▶ **Work task**
Within the records that follow, restate exactly the lines from the line with "tan round brick D8" down to the line with "brown brick D7:G7", including both. Omit the pictures.

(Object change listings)
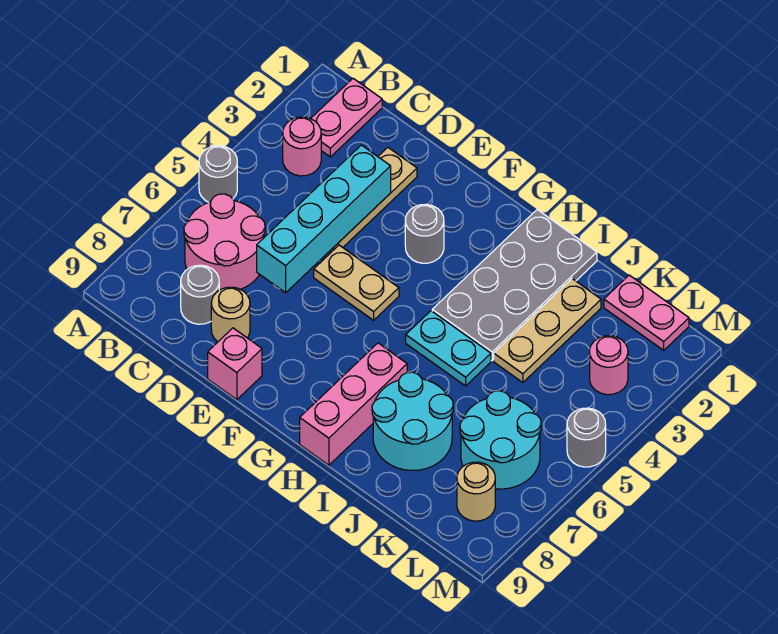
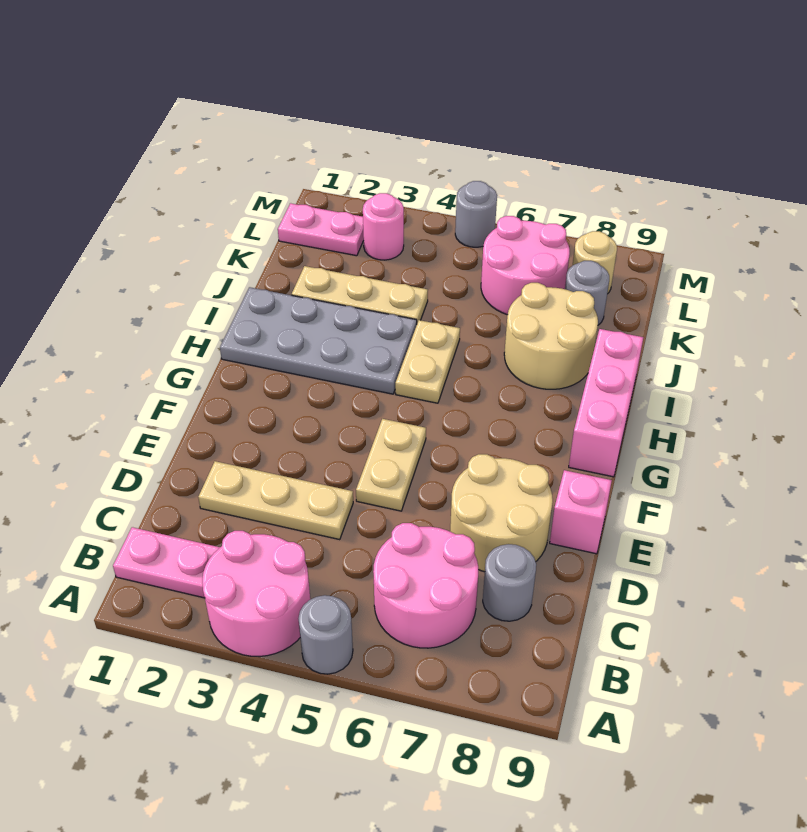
pink round brick B3 level 1 -> pink round brick A3:B4 level 1
cyan brick D3:D6 level 2 -> none
tan round brick D8 level 1 -> tan round brick D7:E8 level 1
grey round brick F3 level 1 -> grey round brick K8 level 1
cyan plate H5:I5 level 1 -> tan plate H5:I5 level 1
pink brick H7:H9 level 1 -> pink brick G9:I9 level 1
cyan round brick I7:J8 level 1 -> tan round brick I7:J8 level 1
pink plate K1:L1 level 1 -> pink plate L1:L2 level 1
cyan round brick K6:L7 level 1 -> pink round brick K6:L7 level 1

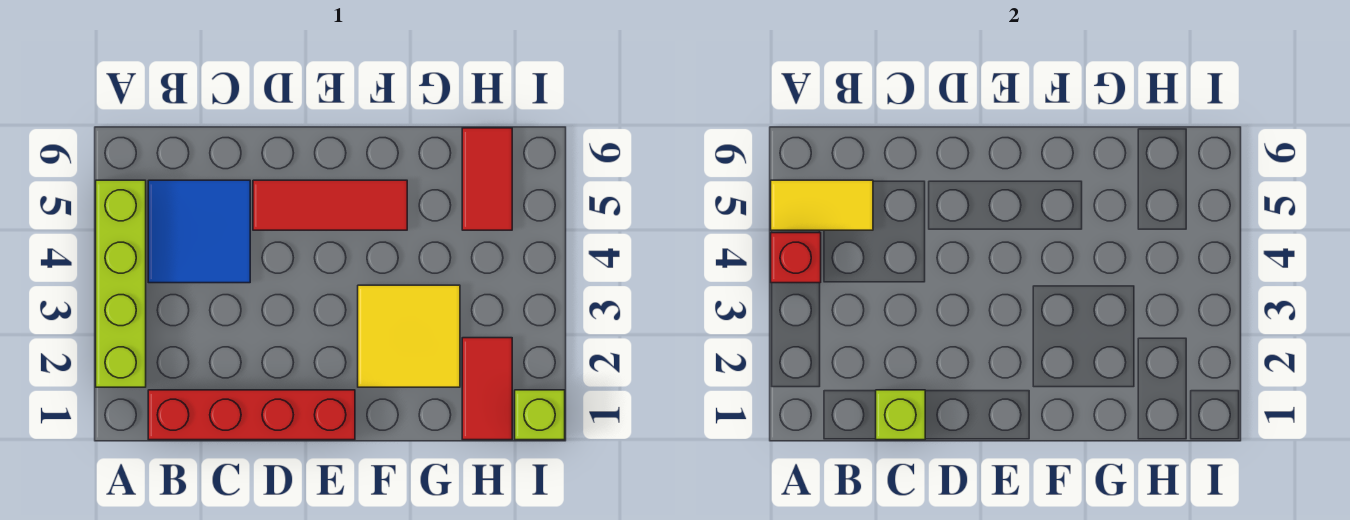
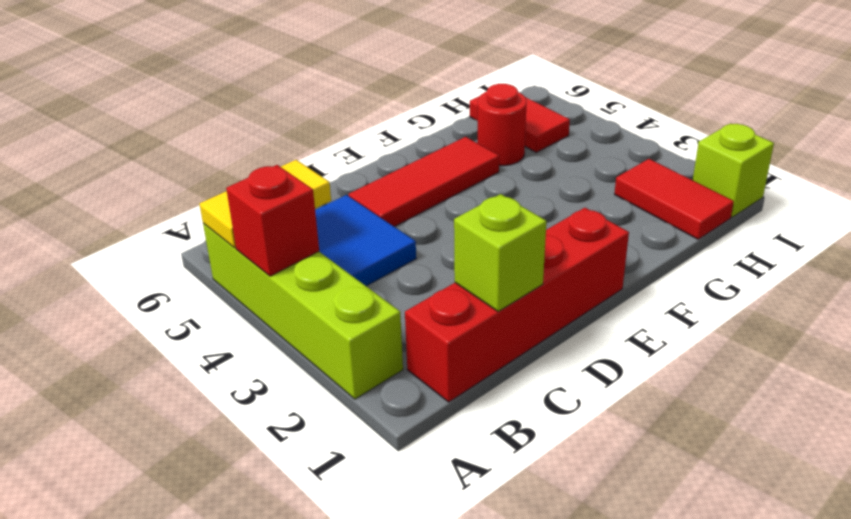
yellow tile F2:G3 level 1 -> none
none -> red round brick G5 level 1

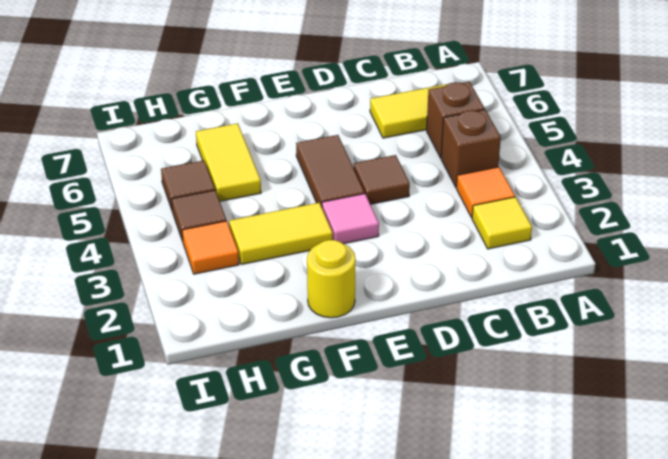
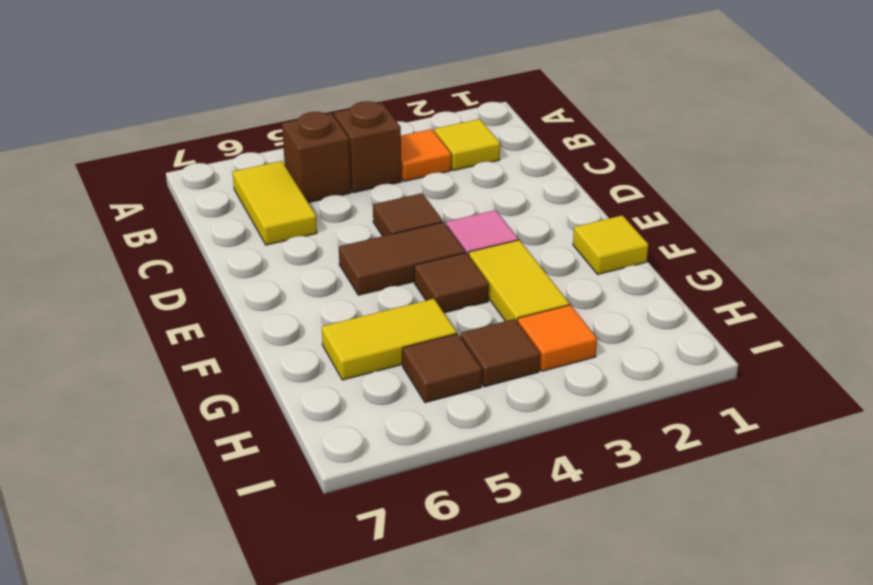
yellow round brick F1 level 1 -> yellow tile F1 level 1
none -> brown tile F4 level 1

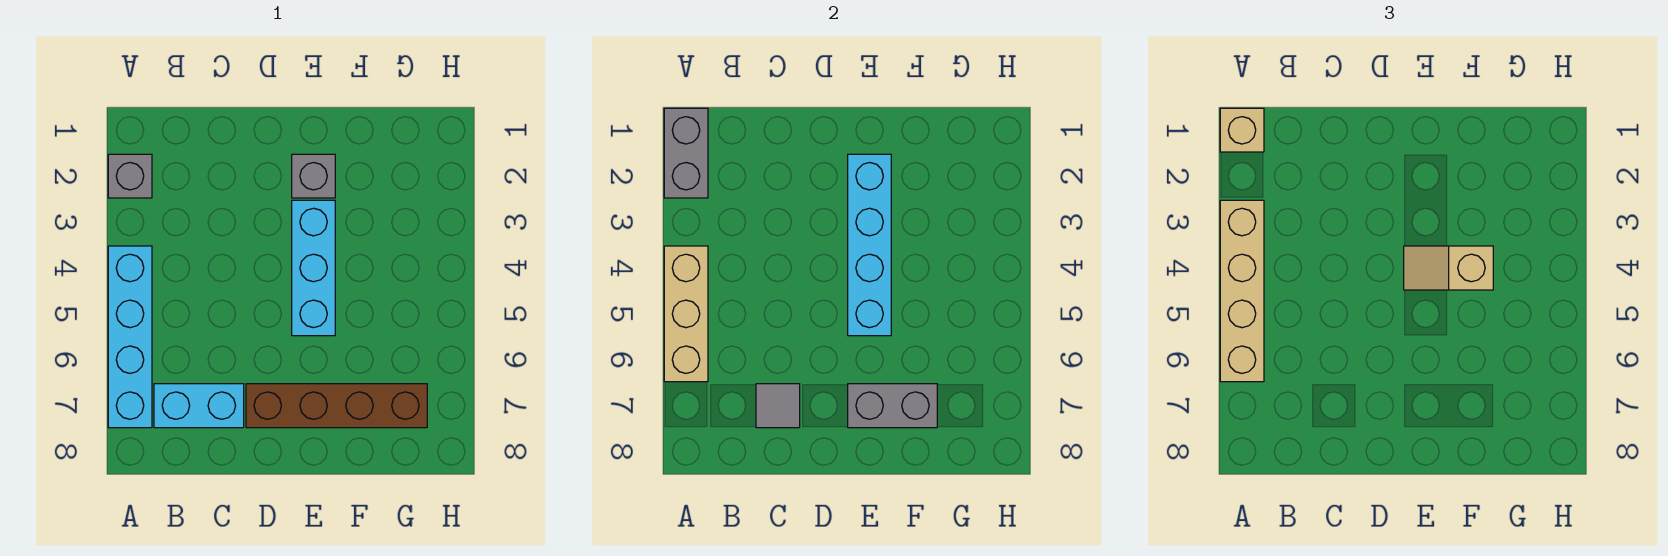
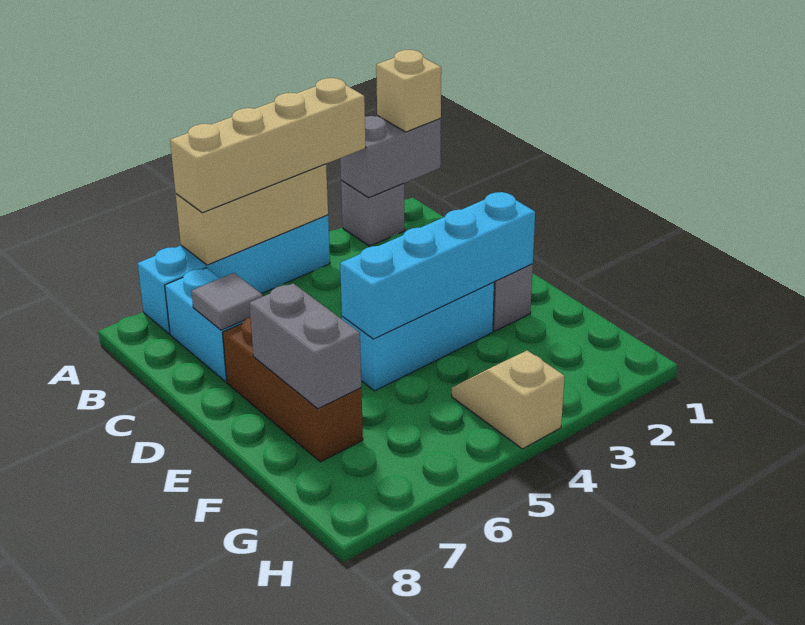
brown brick D7:G7 level 1 -> brown brick D7:F7 level 1
tan slope E4:F4 level 3 top F -> tan slope G4:H4 level 1 top H

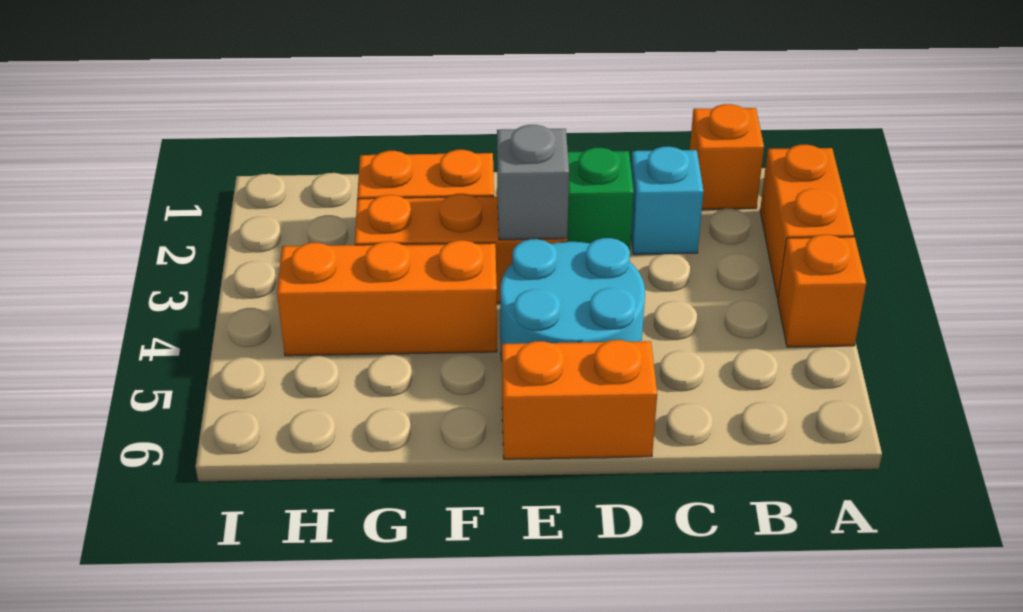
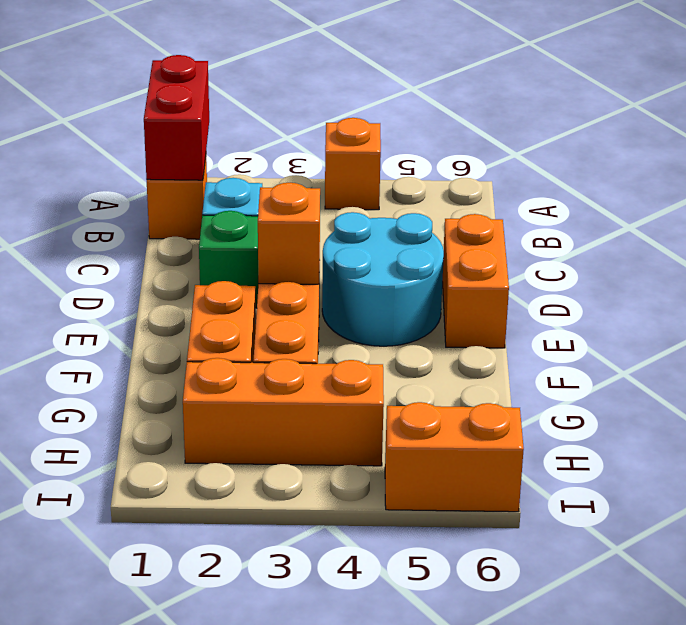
none -> red brick A1:B1 level 2
orange brick A2:A3 level 1 -> orange brick I5:I6 level 1
grey brick E3 level 2 -> orange brick E3 level 2
orange brick F4:H4 level 1 -> orange brick H2:H4 level 1

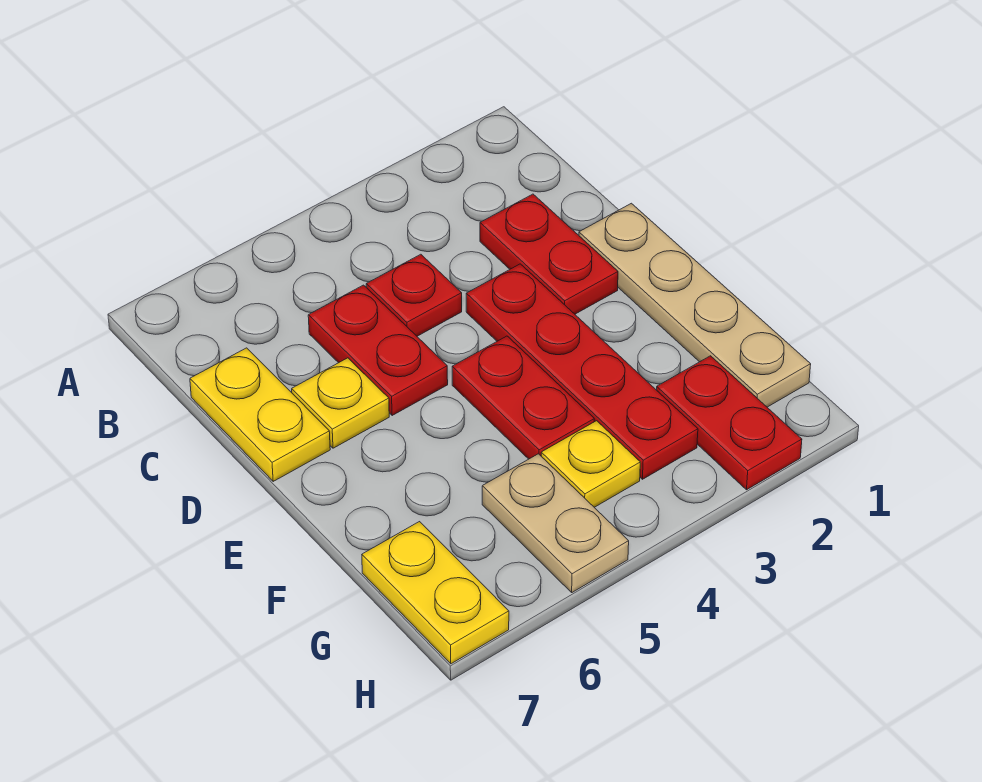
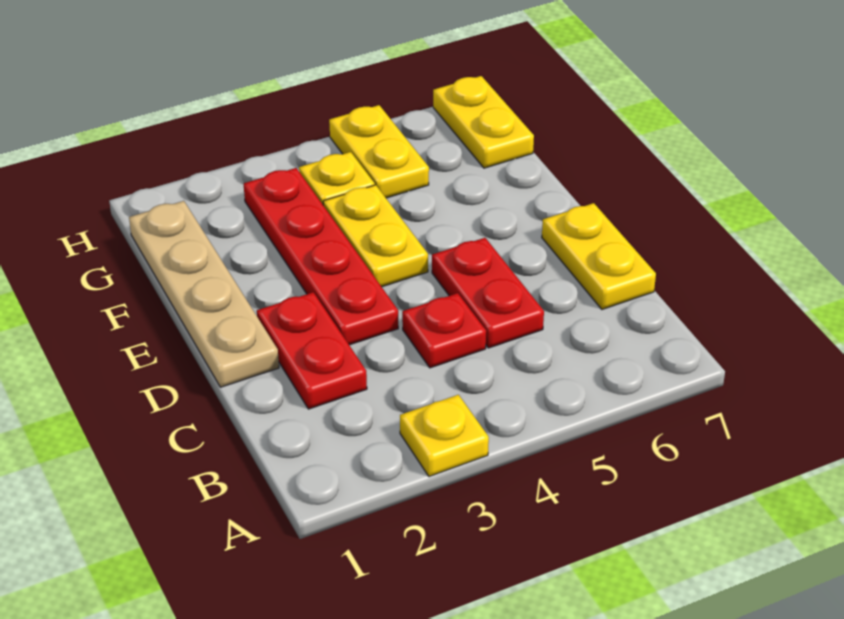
yellow plate D6 level 1 -> yellow plate A3 level 1
red plate E4:F4 level 1 -> yellow plate E4:F4 level 1
red plate G2:H2 level 1 -> none
tan plate G5:H5 level 1 -> yellow plate G5:H5 level 1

▶ **Written answer**
tan round brick D8 level 1 -> tan round brick D7:E8 level 1
grey round brick F3 level 1 -> grey round brick K8 level 1
cyan plate H5:I5 level 1 -> tan plate H5:I5 level 1
pink brick H7:H9 level 1 -> pink brick G9:I9 level 1
cyan round brick I7:J8 level 1 -> tan round brick I7:J8 level 1
pink plate K1:L1 level 1 -> pink plate L1:L2 level 1
cyan round brick K6:L7 level 1 -> pink round brick K6:L7 level 1

yellow tile F2:G3 level 1 -> none
none -> red round brick G5 level 1

yellow round brick F1 level 1 -> yellow tile F1 level 1
none -> brown tile F4 level 1

brown brick D7:G7 level 1 -> brown brick D7:F7 level 1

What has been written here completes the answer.